* **WHAT TO DO**
Only certain lines below are wanted: those starting at the line containing "grey brick F10" and ending at the line containing "grey tile B4 level 2 -> grey brick B4 level 2", both included, each retyped exactly.
--- ENTRIES SUPPLIED ---
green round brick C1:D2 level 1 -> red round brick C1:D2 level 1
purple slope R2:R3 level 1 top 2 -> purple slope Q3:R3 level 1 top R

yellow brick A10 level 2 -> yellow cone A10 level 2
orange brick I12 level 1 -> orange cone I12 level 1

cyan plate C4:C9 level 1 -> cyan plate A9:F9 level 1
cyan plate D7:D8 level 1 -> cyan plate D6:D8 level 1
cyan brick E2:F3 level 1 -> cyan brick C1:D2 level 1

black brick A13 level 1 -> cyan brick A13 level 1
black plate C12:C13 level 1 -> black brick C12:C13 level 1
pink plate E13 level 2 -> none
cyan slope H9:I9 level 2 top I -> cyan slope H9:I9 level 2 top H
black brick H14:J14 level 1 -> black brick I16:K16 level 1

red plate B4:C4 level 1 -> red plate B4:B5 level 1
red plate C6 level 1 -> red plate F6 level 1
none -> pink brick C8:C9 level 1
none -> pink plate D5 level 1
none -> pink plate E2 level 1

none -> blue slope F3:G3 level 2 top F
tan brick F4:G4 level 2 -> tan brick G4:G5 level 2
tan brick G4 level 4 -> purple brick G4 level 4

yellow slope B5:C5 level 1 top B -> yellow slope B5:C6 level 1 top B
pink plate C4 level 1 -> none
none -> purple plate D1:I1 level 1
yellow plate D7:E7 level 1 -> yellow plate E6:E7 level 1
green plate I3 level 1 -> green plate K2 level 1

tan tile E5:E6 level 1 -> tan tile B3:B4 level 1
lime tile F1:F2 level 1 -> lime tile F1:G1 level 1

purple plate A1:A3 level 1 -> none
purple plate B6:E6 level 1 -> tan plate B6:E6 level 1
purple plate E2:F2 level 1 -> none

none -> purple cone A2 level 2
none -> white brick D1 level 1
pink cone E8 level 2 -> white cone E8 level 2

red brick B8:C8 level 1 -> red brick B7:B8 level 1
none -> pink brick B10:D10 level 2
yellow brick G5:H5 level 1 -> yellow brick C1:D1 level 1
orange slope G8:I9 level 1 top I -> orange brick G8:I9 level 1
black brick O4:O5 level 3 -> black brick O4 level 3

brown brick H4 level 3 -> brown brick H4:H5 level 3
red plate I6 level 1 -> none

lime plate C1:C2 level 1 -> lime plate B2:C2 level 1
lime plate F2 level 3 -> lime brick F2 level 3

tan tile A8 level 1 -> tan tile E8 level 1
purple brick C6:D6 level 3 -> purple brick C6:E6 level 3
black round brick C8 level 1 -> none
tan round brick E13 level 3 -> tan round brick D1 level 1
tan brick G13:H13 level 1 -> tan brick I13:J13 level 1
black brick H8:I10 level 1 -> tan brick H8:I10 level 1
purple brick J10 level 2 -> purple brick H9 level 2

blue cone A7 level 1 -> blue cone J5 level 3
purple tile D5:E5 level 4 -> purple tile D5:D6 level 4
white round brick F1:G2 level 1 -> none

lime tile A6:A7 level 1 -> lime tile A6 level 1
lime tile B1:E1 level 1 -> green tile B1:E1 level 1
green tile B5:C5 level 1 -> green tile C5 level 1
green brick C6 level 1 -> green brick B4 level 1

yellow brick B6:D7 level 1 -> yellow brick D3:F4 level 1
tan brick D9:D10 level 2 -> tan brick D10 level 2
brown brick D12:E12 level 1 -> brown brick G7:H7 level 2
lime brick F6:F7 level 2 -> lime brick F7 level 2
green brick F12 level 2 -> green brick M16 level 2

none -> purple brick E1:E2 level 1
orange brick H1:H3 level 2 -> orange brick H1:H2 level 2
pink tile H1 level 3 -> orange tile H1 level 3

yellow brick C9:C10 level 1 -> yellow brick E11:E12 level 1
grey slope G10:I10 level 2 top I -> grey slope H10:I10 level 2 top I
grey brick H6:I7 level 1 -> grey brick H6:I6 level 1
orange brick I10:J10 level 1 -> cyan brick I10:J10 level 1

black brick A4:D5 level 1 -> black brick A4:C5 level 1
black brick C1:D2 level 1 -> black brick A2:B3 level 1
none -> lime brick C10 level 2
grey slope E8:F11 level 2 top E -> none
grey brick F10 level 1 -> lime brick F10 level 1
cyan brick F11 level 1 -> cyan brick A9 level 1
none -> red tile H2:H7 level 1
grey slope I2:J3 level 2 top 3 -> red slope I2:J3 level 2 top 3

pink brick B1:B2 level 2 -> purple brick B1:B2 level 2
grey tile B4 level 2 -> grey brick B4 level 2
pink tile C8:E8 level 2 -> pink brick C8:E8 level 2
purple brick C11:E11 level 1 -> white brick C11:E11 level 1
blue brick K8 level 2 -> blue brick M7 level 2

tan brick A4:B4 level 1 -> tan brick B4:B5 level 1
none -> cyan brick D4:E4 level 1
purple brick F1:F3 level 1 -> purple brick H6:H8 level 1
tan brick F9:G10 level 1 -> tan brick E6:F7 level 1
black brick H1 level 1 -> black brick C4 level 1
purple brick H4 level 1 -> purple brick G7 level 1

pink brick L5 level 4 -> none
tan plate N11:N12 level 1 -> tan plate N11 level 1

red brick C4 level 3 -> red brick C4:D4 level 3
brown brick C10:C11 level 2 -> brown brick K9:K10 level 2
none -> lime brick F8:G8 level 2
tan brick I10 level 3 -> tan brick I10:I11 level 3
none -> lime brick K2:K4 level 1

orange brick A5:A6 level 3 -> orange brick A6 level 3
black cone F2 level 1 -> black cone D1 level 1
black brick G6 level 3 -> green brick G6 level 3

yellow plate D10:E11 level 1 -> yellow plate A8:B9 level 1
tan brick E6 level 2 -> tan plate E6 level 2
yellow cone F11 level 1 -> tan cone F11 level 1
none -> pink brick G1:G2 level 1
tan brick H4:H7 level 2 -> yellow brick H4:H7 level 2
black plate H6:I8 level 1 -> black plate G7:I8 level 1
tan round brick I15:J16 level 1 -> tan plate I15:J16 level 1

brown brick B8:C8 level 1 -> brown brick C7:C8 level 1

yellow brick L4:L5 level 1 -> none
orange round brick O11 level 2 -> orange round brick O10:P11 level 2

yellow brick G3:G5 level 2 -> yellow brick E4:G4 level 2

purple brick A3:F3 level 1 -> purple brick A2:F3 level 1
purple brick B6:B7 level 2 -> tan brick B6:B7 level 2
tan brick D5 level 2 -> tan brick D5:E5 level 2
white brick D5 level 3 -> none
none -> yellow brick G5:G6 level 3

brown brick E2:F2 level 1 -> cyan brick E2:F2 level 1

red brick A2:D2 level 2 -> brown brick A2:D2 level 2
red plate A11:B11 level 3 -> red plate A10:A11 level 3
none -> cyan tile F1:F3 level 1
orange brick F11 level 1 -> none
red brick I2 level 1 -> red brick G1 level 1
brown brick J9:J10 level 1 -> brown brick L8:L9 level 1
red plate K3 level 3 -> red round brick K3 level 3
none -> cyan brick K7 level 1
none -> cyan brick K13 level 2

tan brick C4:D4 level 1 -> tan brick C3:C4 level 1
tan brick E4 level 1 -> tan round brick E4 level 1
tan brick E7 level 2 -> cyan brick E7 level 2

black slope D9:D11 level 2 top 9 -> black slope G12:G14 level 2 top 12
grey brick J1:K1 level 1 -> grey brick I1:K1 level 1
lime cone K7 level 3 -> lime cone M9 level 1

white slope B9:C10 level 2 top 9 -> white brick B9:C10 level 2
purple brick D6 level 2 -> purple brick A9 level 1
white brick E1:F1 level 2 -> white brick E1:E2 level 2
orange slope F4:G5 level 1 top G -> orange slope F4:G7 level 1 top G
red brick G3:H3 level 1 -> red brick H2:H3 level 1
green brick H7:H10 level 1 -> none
---
* **RESPONSE FOR THIS EXERCISE**
grey brick F10 level 1 -> lime brick F10 level 1
cyan brick F11 level 1 -> cyan brick A9 level 1
none -> red tile H2:H7 level 1
grey slope I2:J3 level 2 top 3 -> red slope I2:J3 level 2 top 3

pink brick B1:B2 level 2 -> purple brick B1:B2 level 2
grey tile B4 level 2 -> grey brick B4 level 2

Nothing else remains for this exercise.